EXERCISE OBJECTIVE: Only the lines from the line containing "green pot: [476,436,527,490]" to the end of the entries should be repeated, exactly as they appear.
··· EXCERPTED RECORDS ···
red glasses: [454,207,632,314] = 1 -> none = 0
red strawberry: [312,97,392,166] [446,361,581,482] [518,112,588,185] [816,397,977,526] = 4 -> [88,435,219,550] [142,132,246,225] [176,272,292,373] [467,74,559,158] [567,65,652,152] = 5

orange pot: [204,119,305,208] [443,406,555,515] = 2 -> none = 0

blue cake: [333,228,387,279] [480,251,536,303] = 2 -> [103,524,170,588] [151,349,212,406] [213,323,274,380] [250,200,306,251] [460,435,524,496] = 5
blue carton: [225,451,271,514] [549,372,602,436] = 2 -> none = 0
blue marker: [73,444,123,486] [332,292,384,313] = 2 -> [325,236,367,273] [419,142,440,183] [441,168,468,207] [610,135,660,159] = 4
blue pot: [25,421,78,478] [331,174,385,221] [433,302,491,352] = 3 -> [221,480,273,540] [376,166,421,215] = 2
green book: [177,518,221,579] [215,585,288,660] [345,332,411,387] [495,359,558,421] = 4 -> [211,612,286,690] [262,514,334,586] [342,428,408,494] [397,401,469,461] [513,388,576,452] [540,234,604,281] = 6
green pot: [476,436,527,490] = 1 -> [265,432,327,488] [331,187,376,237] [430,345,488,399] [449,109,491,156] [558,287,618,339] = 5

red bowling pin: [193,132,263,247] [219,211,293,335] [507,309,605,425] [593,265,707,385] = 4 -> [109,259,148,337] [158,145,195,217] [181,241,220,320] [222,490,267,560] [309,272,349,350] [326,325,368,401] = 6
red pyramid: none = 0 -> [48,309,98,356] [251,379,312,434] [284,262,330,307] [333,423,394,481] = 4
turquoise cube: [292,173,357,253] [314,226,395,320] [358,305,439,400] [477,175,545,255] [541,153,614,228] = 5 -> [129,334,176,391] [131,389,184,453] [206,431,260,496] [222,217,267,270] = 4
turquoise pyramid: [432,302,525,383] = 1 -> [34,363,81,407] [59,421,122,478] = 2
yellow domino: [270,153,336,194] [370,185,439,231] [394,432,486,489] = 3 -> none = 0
···
RESULT OF THIS EXERCISE:
green pot: [476,436,527,490] = 1 -> [265,432,327,488] [331,187,376,237] [430,345,488,399] [449,109,491,156] [558,287,618,339] = 5

red bowling pin: [193,132,263,247] [219,211,293,335] [507,309,605,425] [593,265,707,385] = 4 -> [109,259,148,337] [158,145,195,217] [181,241,220,320] [222,490,267,560] [309,272,349,350] [326,325,368,401] = 6
red pyramid: none = 0 -> [48,309,98,356] [251,379,312,434] [284,262,330,307] [333,423,394,481] = 4
turquoise cube: [292,173,357,253] [314,226,395,320] [358,305,439,400] [477,175,545,255] [541,153,614,228] = 5 -> [129,334,176,391] [131,389,184,453] [206,431,260,496] [222,217,267,270] = 4
turquoise pyramid: [432,302,525,383] = 1 -> [34,363,81,407] [59,421,122,478] = 2
yellow domino: [270,153,336,194] [370,185,439,231] [394,432,486,489] = 3 -> none = 0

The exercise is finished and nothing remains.